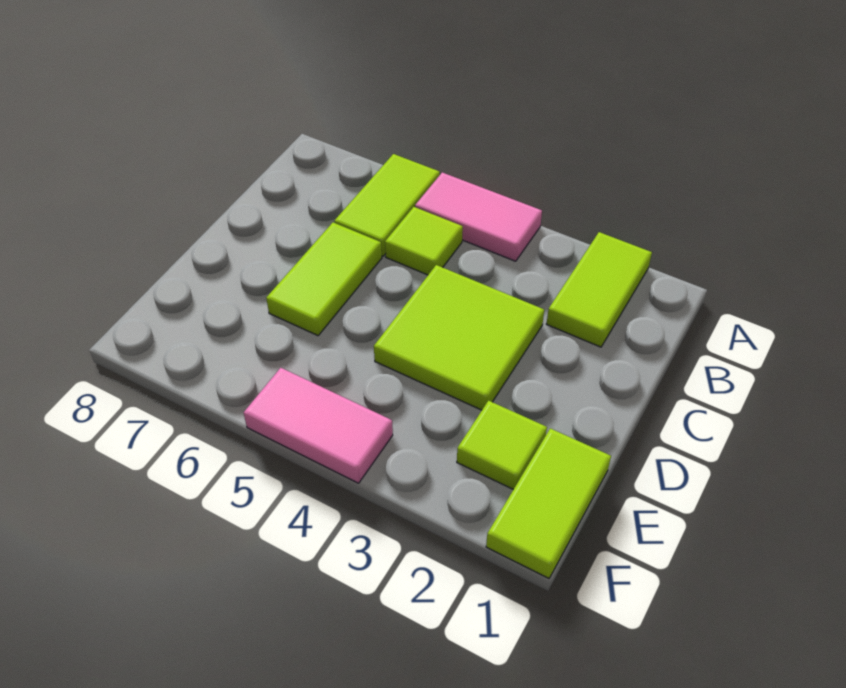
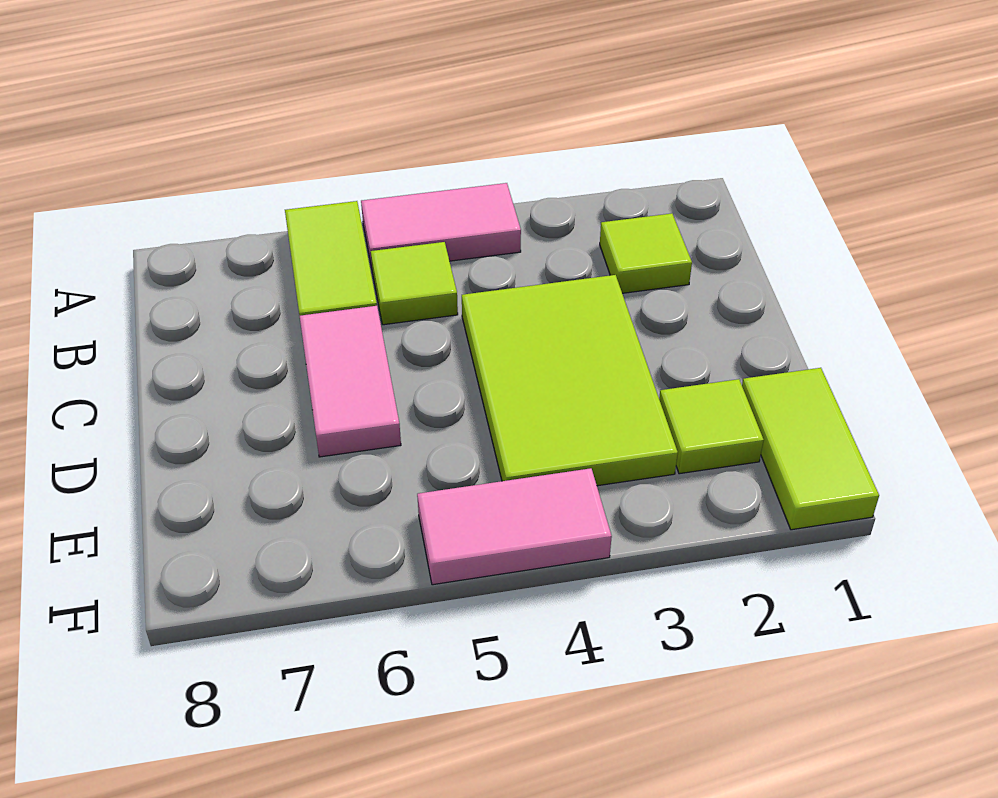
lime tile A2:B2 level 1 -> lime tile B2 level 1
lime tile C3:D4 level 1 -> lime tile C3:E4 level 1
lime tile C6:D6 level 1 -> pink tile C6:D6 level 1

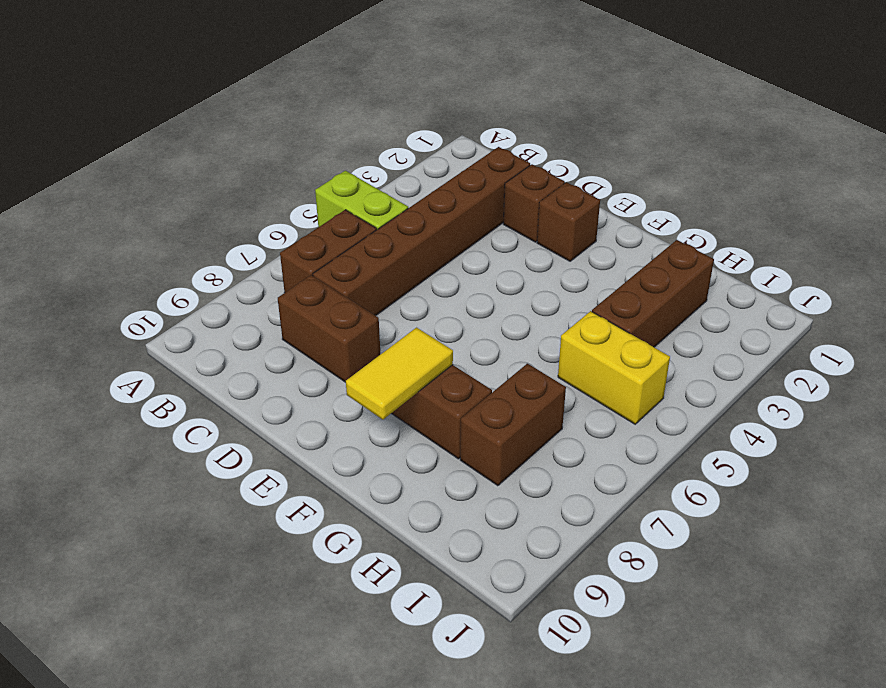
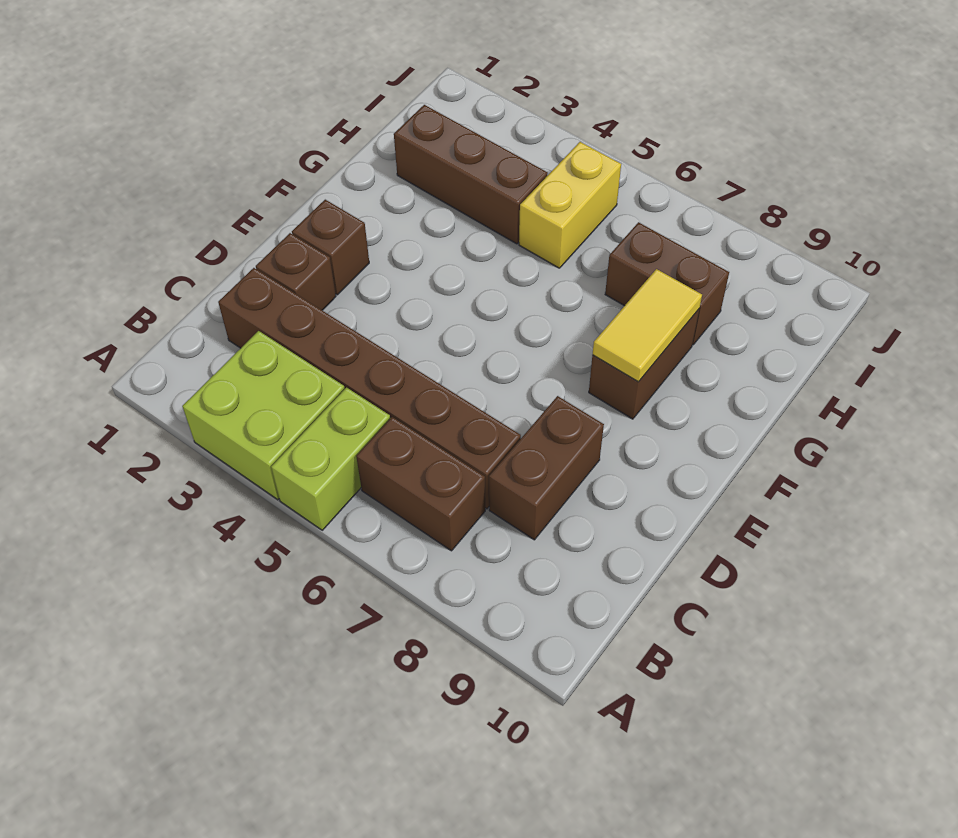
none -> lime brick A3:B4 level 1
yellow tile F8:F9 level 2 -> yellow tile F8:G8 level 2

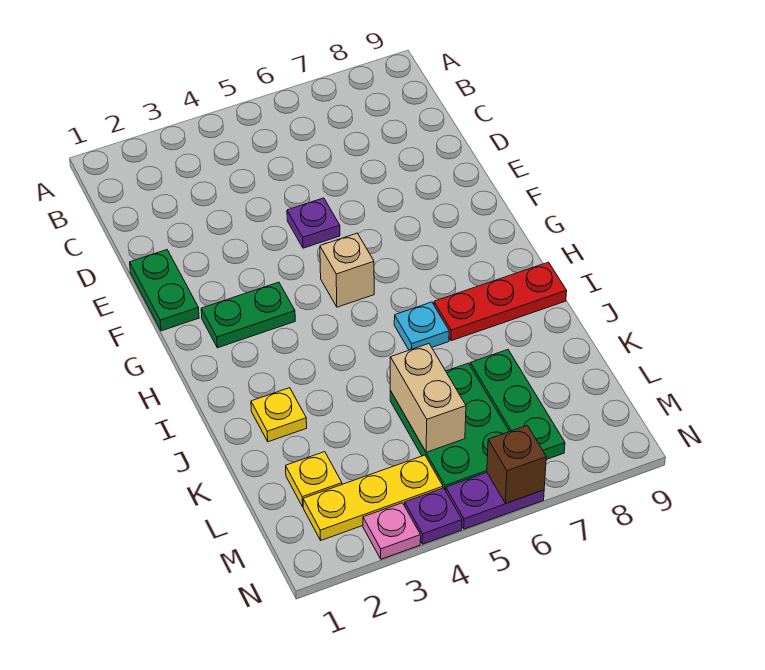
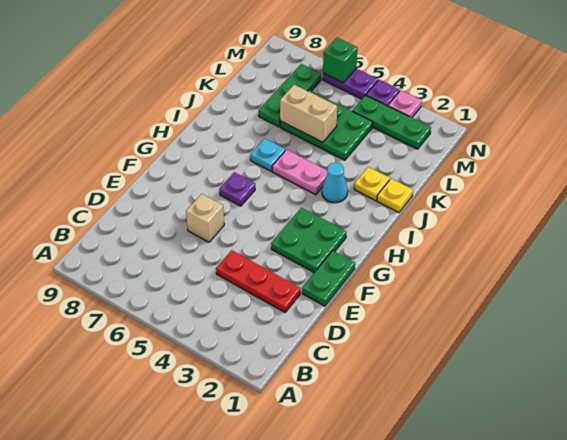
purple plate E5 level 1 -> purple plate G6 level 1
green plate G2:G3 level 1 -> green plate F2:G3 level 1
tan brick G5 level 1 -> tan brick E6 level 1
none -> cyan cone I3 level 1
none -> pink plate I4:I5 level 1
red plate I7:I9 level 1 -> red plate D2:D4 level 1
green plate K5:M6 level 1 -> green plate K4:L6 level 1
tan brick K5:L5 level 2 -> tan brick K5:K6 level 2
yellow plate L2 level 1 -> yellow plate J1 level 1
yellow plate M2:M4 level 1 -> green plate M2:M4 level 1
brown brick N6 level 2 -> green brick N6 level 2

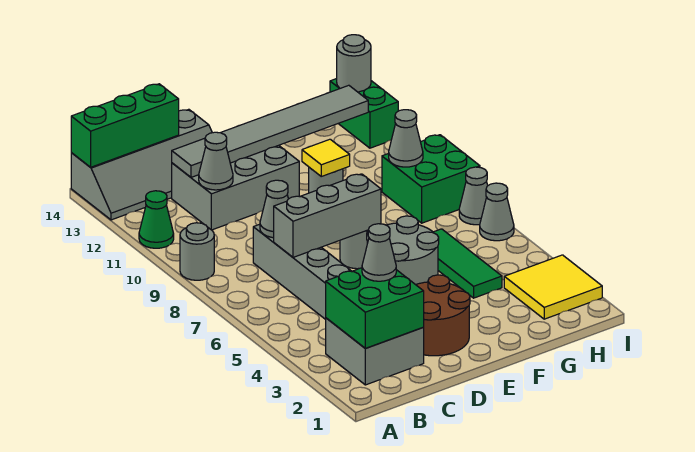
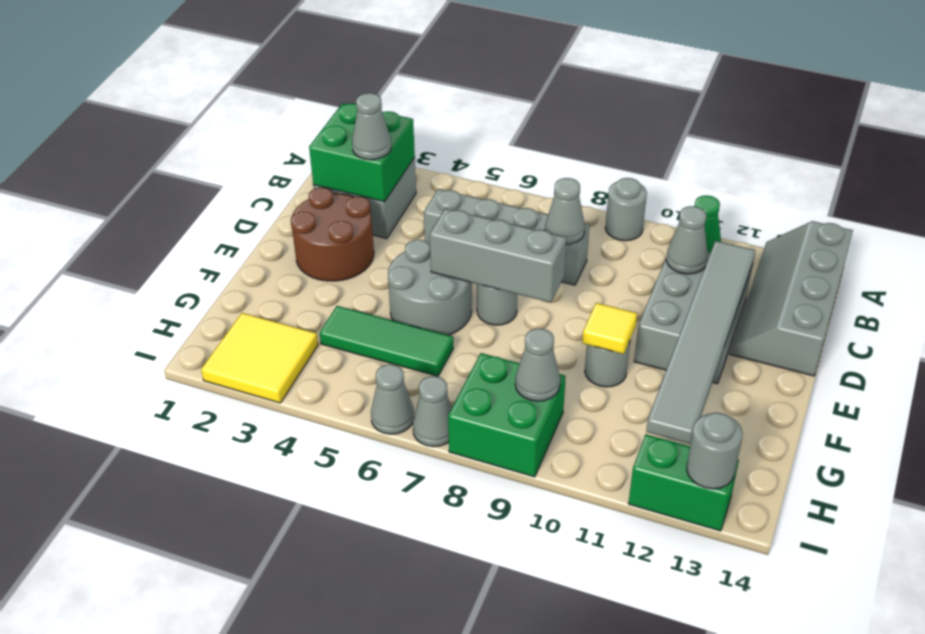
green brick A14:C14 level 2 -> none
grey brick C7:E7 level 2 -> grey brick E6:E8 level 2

____________________

## TASK DIRECTIONS
In the records above, find the line that contains "lime tile C6:D6". Print it and every later line exactly, omitting the pictures.

## SOLUTION FOR THIS EXERCISE
lime tile C6:D6 level 1 -> pink tile C6:D6 level 1

none -> lime brick A3:B4 level 1
yellow tile F8:F9 level 2 -> yellow tile F8:G8 level 2

purple plate E5 level 1 -> purple plate G6 level 1
green plate G2:G3 level 1 -> green plate F2:G3 level 1
tan brick G5 level 1 -> tan brick E6 level 1
none -> cyan cone I3 level 1
none -> pink plate I4:I5 level 1
red plate I7:I9 level 1 -> red plate D2:D4 level 1
green plate K5:M6 level 1 -> green plate K4:L6 level 1
tan brick K5:L5 level 2 -> tan brick K5:K6 level 2
yellow plate L2 level 1 -> yellow plate J1 level 1
yellow plate M2:M4 level 1 -> green plate M2:M4 level 1
brown brick N6 level 2 -> green brick N6 level 2

green brick A14:C14 level 2 -> none
grey brick C7:E7 level 2 -> grey brick E6:E8 level 2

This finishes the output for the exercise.